DATA =

Start of Block

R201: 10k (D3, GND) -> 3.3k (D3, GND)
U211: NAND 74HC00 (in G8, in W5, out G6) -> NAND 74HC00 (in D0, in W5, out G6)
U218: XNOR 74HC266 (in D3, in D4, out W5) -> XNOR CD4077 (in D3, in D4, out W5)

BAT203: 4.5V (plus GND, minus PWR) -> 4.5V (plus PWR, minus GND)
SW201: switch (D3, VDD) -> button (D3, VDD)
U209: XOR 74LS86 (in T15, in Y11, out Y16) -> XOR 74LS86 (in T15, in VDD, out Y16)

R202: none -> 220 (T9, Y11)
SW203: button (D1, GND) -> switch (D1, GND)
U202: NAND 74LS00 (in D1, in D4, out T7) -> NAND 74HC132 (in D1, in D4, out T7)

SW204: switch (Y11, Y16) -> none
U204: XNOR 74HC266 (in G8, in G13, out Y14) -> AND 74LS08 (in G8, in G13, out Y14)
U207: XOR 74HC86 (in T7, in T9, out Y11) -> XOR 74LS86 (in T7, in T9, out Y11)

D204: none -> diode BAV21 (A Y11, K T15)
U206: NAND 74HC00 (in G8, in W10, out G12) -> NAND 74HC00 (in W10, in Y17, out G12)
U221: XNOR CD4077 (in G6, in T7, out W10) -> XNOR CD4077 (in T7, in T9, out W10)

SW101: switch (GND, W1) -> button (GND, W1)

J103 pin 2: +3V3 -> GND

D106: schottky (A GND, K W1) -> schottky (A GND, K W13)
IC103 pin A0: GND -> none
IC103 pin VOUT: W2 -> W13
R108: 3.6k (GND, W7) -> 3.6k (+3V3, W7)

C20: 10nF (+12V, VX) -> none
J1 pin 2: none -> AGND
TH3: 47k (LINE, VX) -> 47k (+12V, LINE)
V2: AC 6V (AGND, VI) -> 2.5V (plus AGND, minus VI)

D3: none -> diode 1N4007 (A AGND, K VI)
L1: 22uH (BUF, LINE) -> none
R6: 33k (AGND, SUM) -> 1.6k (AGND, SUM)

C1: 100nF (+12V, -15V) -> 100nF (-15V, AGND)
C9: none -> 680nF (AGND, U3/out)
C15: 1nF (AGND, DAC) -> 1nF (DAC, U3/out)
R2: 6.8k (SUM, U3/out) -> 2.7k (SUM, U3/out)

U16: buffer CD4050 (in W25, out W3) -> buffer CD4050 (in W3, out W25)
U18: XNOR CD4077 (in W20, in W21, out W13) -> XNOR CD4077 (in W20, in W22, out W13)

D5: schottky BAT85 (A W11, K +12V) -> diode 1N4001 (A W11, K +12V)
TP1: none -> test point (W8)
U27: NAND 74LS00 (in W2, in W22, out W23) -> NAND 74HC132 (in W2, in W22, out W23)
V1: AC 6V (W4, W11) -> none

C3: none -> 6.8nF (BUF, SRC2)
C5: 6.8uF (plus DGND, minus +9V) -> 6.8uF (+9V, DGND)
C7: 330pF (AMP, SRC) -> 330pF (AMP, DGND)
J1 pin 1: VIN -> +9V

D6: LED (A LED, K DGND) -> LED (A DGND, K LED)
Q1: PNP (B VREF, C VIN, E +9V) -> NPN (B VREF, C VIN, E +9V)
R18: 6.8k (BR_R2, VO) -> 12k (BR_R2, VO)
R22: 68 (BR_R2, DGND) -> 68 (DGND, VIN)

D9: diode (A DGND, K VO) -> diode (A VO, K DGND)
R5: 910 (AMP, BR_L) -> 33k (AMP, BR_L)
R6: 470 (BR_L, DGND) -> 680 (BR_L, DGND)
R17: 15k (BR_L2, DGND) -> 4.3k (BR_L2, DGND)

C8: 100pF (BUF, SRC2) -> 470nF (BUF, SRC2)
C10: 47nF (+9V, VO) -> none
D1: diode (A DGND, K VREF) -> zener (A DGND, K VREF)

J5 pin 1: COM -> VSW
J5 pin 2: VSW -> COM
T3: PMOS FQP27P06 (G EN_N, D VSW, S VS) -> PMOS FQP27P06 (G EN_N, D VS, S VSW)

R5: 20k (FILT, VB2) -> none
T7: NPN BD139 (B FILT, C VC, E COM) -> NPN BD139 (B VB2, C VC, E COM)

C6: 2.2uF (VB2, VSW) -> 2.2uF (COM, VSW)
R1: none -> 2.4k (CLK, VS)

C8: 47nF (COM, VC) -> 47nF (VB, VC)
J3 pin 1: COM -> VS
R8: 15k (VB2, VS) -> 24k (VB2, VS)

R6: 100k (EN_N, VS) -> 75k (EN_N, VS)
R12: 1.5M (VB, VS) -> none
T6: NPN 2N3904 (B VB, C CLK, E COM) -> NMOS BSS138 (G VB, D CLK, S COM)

End of Block

GOAL OF THE EXERCISE = Your output should be an exact copy of the lines from the one containing "C10: 47nF (+9V, VO) -> none" through the last line of the data above.

ANSWER FOR THIS EXERCISE =
C10: 47nF (+9V, VO) -> none
D1: diode (A DGND, K VREF) -> zener (A DGND, K VREF)

J5 pin 1: COM -> VSW
J5 pin 2: VSW -> COM
T3: PMOS FQP27P06 (G EN_N, D VSW, S VS) -> PMOS FQP27P06 (G EN_N, D VS, S VSW)

R5: 20k (FILT, VB2) -> none
T7: NPN BD139 (B FILT, C VC, E COM) -> NPN BD139 (B VB2, C VC, E COM)

C6: 2.2uF (VB2, VSW) -> 2.2uF (COM, VSW)
R1: none -> 2.4k (CLK, VS)

C8: 47nF (COM, VC) -> 47nF (VB, VC)
J3 pin 1: COM -> VS
R8: 15k (VB2, VS) -> 24k (VB2, VS)

R6: 100k (EN_N, VS) -> 75k (EN_N, VS)
R12: 1.5M (VB, VS) -> none
T6: NPN 2N3904 (B VB, C CLK, E COM) -> NMOS BSS138 (G VB, D CLK, S COM)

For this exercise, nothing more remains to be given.